## PROBLEM DETAILS
Could you repeat the data word for word while skipping the pictures?

## EXERCISE DATA
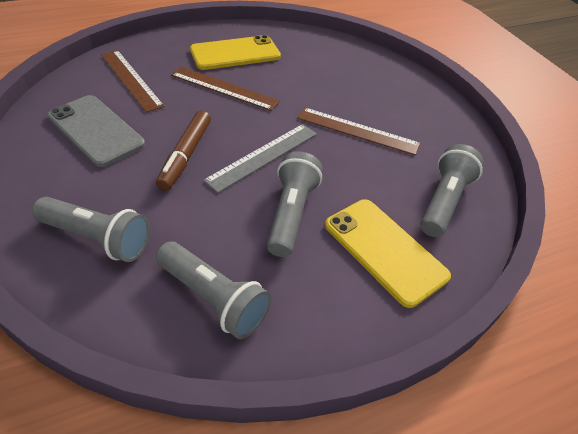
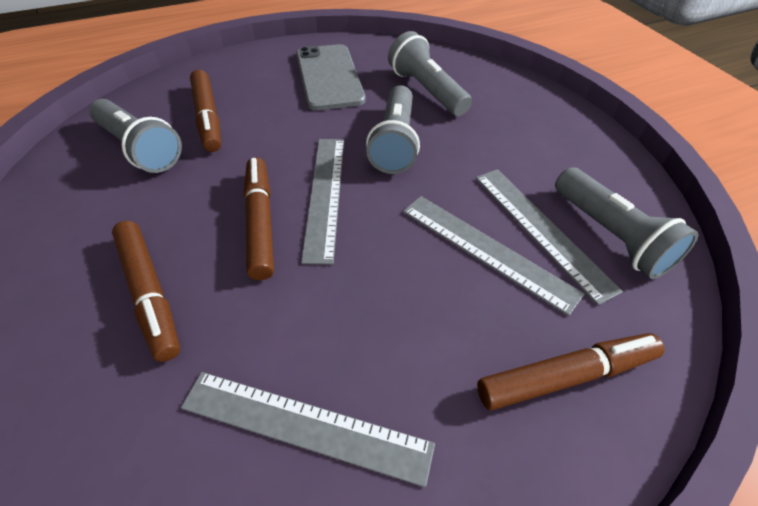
brown marker: 1 -> 4
brown ruler: 3 -> 0
grey ruler: 1 -> 4
yellow phone: 2 -> 0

## SOLUTION BELOW
brown marker: 1 -> 4
brown ruler: 3 -> 0
grey ruler: 1 -> 4
yellow phone: 2 -> 0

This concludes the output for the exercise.